> [What is required]
Copy the data from the line that contains "brown trophy: 4 -> 3" to its last line, exactly, including both of those lines and leaving out everything before.

┄┄┄┄┄┄

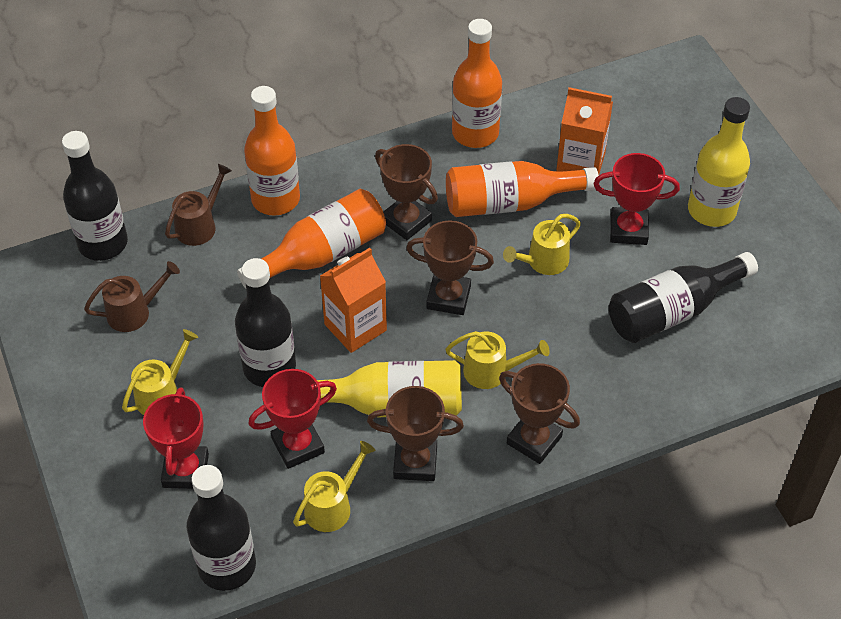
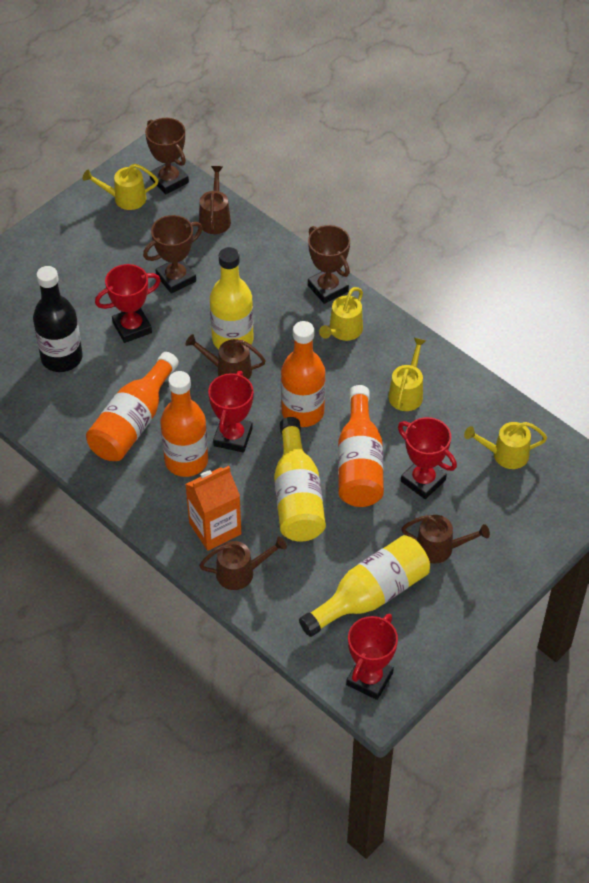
black bottle: 4 -> 1
brown trophy: 4 -> 3
brown watering can: 2 -> 4
orange carton: 2 -> 1
red trophy: 3 -> 4
yellow bottle: 2 -> 3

┄┄┄┄┄┄

> [Response area]
brown trophy: 4 -> 3
brown watering can: 2 -> 4
orange carton: 2 -> 1
red trophy: 3 -> 4
yellow bottle: 2 -> 3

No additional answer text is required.